§ Try it
Among the lines of the records, find all that carry the word "test" and copy them.

§ Input data
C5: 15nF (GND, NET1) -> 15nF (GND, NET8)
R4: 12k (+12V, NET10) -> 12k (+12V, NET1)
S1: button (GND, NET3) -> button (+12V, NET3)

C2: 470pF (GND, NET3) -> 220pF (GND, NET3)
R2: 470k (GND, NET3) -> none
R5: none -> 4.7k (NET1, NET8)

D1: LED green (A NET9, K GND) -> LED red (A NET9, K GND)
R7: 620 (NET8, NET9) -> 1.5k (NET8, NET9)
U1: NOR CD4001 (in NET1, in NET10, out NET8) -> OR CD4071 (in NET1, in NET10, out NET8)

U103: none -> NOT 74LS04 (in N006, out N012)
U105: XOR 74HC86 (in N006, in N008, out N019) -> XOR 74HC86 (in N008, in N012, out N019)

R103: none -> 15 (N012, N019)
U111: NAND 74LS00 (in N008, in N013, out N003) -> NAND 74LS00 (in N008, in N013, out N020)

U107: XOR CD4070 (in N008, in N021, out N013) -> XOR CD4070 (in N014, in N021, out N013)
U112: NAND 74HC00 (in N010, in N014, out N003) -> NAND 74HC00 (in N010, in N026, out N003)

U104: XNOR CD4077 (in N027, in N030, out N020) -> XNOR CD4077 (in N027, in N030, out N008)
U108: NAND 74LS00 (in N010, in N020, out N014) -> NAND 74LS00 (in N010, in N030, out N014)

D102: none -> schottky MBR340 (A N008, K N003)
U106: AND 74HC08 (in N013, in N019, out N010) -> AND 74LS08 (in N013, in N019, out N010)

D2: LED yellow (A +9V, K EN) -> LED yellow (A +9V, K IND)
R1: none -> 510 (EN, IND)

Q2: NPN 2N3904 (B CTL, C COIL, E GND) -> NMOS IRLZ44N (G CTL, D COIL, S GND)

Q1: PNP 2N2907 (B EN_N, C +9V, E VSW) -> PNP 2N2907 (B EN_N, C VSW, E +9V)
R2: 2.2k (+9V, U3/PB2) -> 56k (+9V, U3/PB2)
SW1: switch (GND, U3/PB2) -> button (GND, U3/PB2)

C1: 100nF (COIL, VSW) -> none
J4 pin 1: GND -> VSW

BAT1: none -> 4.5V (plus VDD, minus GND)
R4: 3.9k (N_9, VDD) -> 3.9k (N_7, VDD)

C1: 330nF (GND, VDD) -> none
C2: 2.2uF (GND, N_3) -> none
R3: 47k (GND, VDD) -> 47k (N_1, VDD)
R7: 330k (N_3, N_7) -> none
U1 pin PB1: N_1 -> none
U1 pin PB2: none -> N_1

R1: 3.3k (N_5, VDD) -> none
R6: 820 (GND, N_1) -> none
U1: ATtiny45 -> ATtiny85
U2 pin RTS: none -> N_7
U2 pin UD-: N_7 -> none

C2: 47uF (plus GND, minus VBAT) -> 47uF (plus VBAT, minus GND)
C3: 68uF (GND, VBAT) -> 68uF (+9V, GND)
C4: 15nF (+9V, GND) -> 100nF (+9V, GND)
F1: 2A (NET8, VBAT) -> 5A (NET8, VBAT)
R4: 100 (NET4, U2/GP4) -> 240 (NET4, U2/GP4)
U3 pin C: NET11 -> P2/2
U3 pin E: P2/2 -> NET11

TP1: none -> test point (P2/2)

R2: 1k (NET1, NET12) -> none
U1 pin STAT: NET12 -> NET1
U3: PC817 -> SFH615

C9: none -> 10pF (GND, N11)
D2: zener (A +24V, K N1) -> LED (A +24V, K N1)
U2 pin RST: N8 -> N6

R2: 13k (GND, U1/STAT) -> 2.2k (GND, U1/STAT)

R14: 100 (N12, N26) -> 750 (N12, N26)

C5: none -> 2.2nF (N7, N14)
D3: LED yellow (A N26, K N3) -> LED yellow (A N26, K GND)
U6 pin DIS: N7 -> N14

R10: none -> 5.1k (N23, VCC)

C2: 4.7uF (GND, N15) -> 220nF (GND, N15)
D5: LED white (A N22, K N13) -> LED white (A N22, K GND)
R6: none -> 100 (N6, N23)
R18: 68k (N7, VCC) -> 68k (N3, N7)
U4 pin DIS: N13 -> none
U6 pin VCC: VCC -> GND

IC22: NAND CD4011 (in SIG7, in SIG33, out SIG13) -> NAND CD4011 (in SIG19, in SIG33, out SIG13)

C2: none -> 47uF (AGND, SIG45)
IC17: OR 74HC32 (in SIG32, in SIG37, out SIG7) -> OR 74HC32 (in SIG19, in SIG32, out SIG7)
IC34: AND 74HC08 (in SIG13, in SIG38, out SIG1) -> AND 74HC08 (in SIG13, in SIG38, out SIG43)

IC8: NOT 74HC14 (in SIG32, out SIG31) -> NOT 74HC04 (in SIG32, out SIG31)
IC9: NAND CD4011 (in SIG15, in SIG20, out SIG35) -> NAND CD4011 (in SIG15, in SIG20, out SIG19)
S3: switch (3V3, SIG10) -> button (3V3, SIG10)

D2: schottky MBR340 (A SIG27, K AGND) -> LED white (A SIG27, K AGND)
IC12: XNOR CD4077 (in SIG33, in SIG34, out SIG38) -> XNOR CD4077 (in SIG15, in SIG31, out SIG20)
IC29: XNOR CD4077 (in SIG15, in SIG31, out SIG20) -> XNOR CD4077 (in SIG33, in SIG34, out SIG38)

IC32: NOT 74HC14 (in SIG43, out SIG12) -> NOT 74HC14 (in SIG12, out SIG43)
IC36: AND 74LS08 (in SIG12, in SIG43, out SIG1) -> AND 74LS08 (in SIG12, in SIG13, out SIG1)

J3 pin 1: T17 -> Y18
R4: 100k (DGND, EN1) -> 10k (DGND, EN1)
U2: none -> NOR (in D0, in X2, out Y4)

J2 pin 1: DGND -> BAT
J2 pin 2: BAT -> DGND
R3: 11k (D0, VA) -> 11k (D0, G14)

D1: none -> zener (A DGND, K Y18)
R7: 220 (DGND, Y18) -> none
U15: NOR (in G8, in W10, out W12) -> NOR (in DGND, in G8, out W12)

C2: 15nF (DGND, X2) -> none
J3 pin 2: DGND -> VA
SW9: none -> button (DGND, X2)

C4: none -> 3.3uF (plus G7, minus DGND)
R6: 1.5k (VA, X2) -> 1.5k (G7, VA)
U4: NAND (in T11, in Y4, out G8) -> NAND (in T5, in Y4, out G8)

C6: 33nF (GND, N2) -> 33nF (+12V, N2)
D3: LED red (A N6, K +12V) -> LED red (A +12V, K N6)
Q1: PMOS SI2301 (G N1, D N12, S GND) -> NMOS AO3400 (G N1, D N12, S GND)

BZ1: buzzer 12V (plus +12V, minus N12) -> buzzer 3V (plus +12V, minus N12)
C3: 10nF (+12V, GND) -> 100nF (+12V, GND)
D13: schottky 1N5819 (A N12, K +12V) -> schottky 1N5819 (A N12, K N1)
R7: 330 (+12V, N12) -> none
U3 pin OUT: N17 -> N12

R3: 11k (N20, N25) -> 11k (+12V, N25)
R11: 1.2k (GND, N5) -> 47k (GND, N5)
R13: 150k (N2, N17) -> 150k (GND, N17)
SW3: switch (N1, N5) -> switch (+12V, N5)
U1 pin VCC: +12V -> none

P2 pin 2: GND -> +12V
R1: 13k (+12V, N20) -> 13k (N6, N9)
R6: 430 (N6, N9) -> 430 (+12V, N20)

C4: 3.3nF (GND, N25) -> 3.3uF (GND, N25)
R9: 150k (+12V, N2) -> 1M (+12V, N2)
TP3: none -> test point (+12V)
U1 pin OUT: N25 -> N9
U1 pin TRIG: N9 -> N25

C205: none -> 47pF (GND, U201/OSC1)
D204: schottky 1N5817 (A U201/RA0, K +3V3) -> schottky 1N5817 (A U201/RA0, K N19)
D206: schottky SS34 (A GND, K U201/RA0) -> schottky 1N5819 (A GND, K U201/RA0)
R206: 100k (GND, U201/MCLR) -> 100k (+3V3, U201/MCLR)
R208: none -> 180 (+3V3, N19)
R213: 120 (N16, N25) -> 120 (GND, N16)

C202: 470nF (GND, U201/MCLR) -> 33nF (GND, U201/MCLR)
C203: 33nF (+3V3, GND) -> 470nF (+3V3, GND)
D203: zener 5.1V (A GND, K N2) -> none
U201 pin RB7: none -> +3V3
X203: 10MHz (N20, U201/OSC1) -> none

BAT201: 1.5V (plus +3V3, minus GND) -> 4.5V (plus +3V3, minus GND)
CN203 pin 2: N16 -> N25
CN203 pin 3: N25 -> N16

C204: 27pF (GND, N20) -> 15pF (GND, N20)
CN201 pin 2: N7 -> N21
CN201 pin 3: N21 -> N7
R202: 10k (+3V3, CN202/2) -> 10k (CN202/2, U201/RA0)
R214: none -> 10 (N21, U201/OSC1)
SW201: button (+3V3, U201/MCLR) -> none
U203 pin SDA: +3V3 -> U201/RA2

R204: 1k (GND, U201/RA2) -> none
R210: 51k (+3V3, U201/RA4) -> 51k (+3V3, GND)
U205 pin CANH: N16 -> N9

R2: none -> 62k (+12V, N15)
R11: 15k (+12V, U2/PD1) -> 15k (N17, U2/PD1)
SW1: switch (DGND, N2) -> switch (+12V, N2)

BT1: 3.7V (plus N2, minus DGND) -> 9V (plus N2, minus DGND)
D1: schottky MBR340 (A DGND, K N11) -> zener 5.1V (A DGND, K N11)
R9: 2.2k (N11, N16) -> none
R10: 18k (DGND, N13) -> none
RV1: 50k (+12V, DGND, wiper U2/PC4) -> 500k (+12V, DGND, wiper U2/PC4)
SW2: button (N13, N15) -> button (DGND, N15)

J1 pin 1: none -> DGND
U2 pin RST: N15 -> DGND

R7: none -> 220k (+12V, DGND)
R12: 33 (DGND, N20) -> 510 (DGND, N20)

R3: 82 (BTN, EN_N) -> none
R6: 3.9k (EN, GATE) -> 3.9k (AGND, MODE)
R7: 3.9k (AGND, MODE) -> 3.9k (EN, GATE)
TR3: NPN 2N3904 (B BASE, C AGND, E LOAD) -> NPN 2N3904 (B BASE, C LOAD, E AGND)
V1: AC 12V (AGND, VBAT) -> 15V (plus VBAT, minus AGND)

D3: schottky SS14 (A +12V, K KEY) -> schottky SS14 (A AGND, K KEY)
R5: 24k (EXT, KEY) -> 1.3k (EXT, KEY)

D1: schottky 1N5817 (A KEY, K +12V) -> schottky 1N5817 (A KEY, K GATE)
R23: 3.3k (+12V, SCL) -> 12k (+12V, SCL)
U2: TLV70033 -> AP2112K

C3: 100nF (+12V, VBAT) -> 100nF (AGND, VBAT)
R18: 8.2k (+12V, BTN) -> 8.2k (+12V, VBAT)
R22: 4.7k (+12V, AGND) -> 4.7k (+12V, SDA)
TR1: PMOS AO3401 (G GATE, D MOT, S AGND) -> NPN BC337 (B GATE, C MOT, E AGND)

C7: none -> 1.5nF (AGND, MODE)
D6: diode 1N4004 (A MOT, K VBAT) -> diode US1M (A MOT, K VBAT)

§ Reply to the task
TP1: none -> test point (P2/2)
TP3: none -> test point (+12V)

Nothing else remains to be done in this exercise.